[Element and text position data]
────────────────

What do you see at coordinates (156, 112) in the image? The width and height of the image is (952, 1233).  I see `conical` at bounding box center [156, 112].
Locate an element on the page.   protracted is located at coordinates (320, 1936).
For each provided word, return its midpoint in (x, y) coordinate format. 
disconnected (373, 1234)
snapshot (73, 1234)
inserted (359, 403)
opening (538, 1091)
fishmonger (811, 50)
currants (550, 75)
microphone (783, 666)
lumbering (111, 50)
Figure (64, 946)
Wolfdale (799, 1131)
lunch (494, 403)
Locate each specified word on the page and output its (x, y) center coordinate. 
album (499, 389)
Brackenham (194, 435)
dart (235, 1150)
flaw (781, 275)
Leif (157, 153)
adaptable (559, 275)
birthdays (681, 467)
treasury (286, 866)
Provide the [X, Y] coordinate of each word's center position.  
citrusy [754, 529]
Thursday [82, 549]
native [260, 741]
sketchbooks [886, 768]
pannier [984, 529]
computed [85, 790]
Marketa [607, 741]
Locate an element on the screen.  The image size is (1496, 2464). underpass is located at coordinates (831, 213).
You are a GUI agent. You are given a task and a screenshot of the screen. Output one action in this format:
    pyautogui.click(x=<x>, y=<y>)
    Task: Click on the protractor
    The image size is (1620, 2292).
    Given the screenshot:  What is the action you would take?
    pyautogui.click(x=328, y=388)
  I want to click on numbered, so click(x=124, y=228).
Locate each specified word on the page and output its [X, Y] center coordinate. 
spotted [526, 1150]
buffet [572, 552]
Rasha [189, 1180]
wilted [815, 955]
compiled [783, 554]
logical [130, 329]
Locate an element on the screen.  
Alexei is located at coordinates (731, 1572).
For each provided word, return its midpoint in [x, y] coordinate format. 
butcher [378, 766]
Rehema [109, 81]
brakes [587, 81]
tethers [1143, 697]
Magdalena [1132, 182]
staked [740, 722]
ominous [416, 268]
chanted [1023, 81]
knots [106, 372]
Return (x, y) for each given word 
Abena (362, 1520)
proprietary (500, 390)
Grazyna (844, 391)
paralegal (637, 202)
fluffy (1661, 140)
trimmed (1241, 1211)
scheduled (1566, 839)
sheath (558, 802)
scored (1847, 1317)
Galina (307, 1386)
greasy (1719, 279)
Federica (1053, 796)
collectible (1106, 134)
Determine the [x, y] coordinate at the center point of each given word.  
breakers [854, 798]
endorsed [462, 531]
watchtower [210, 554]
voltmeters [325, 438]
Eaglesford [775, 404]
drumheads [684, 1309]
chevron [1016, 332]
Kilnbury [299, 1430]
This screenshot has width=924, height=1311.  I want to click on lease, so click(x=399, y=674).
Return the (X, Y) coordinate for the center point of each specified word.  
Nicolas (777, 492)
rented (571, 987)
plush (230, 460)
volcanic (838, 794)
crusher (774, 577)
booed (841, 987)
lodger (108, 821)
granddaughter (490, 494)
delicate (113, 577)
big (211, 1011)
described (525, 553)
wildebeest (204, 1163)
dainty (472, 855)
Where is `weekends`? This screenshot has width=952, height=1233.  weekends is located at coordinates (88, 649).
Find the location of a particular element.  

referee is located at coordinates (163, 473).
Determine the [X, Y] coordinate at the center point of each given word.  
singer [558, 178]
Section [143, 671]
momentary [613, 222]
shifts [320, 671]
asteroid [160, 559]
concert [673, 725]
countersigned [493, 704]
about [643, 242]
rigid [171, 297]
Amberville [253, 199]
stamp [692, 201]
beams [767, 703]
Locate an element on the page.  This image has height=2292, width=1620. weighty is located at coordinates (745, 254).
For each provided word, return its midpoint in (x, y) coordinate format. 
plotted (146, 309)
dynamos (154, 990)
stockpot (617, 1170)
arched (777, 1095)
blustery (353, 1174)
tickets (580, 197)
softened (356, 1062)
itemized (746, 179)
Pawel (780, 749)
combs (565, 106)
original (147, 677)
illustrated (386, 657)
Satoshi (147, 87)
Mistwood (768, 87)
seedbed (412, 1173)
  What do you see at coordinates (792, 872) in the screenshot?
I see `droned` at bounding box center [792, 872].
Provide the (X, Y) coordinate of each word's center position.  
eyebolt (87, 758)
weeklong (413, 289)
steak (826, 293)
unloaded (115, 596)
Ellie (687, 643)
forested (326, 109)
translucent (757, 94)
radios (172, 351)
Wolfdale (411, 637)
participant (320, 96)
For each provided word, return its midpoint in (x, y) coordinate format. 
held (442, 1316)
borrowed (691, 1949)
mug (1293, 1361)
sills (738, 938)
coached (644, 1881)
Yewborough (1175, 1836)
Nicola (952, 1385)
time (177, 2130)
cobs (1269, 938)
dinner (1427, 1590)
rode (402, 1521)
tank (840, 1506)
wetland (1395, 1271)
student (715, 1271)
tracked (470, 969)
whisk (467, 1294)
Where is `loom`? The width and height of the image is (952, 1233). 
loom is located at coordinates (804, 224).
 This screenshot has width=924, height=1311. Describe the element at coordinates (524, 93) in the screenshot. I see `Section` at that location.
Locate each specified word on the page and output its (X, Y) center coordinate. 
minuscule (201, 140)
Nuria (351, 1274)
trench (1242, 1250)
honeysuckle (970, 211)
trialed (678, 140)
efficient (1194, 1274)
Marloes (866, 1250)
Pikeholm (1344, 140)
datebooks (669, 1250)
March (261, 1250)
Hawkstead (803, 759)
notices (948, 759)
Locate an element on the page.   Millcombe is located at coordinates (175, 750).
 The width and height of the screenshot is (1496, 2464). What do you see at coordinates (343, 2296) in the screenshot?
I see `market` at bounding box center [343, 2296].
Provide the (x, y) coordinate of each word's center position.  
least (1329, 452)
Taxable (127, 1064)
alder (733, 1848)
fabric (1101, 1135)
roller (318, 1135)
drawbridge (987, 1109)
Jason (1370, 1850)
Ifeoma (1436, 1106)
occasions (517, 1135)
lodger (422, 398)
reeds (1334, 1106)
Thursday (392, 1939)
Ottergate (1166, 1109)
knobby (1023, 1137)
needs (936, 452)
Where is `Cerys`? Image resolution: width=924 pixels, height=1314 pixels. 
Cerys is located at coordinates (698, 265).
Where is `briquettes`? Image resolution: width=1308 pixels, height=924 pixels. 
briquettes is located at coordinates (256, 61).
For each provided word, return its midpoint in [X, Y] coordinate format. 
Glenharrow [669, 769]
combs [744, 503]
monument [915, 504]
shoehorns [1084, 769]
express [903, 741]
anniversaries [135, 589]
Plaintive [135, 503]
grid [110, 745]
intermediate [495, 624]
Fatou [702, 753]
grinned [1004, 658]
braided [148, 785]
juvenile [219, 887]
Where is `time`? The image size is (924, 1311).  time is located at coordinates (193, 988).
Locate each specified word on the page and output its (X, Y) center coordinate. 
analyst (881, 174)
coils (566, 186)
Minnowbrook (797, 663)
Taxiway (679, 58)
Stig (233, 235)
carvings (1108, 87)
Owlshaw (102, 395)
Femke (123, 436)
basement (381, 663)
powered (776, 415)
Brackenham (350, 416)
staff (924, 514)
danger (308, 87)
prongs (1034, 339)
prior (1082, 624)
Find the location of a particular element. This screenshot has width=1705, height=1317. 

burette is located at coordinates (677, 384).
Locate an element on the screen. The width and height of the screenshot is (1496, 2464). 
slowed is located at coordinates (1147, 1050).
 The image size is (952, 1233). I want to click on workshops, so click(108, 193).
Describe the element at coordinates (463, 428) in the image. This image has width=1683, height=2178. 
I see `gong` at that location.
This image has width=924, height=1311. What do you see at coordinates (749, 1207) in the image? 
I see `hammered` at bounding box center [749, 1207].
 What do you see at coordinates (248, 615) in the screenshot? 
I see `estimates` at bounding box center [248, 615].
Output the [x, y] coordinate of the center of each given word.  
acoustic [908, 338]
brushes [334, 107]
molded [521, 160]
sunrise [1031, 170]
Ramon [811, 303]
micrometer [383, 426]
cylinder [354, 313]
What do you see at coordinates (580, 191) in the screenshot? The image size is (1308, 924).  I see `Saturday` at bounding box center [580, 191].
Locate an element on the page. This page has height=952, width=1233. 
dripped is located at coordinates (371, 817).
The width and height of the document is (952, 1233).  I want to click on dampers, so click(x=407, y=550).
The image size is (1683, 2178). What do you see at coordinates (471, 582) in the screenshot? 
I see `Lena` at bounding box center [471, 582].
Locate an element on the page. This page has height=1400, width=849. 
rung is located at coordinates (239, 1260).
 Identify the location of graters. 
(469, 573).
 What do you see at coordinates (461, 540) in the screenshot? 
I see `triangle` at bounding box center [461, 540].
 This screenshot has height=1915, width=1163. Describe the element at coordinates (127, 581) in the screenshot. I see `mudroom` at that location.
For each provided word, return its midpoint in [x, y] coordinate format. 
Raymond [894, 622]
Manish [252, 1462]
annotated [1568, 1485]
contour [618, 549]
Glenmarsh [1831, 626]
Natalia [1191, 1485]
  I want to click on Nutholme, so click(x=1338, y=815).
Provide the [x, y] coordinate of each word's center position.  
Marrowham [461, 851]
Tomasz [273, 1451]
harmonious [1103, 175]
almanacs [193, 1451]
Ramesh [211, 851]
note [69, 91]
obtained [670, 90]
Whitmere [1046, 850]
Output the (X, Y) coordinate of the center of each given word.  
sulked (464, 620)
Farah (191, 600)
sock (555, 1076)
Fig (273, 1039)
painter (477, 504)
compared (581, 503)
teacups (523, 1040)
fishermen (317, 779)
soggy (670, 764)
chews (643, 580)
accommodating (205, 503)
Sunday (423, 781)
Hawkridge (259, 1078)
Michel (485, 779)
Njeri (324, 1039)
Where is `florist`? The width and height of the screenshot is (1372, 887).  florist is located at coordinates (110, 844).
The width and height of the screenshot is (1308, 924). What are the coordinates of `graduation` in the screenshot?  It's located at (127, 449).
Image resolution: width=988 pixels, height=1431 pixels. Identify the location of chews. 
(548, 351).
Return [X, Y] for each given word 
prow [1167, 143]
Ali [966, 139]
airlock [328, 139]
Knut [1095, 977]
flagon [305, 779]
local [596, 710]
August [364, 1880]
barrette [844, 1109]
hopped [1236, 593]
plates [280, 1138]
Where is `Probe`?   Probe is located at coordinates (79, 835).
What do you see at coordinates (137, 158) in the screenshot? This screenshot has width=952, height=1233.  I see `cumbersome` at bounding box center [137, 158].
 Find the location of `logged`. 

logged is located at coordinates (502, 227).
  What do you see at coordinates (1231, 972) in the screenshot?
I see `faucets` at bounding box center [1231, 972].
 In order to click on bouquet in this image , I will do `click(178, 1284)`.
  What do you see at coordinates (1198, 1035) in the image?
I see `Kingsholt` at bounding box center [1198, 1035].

────────────────

WHAT IS BEING ASKED >> Copy out the listing word for word, from the line containing "Return (x, y) for each given word" down to the line containing "combs (565, 106)", both ends included.

WRITTEN ANSWER >>
Return (x, y) for each given word 
Abena (362, 1520)
proprietary (500, 390)
Grazyna (844, 391)
paralegal (637, 202)
fluffy (1661, 140)
trimmed (1241, 1211)
scheduled (1566, 839)
sheath (558, 802)
scored (1847, 1317)
Galina (307, 1386)
greasy (1719, 279)
Federica (1053, 796)
collectible (1106, 134)
Determine the [x, y] coordinate at the center point of each given word.  
breakers [854, 798]
endorsed [462, 531]
watchtower [210, 554]
voltmeters [325, 438]
Eaglesford [775, 404]
drumheads [684, 1309]
chevron [1016, 332]
Kilnbury [299, 1430]
This screenshot has width=924, height=1311.  I want to click on lease, so click(x=399, y=674).
Return the (X, Y) coordinate for the center point of each specified word.  
Nicolas (777, 492)
rented (571, 987)
plush (230, 460)
volcanic (838, 794)
crusher (774, 577)
booed (841, 987)
lodger (108, 821)
granddaughter (490, 494)
delicate (113, 577)
big (211, 1011)
described (525, 553)
wildebeest (204, 1163)
dainty (472, 855)
Where is `weekends`? This screenshot has width=952, height=1233.  weekends is located at coordinates (88, 649).
Find the location of a particular element.  

referee is located at coordinates (163, 473).
Determine the [X, Y] coordinate at the center point of each given word.  
singer [558, 178]
Section [143, 671]
momentary [613, 222]
shifts [320, 671]
asteroid [160, 559]
concert [673, 725]
countersigned [493, 704]
about [643, 242]
rigid [171, 297]
Amberville [253, 199]
stamp [692, 201]
beams [767, 703]
Locate an element on the page.  This image has height=2292, width=1620. weighty is located at coordinates (745, 254).
For each provided word, return its midpoint in (x, y) coordinate format. 
plotted (146, 309)
dynamos (154, 990)
stockpot (617, 1170)
arched (777, 1095)
blustery (353, 1174)
tickets (580, 197)
softened (356, 1062)
itemized (746, 179)
Pawel (780, 749)
combs (565, 106)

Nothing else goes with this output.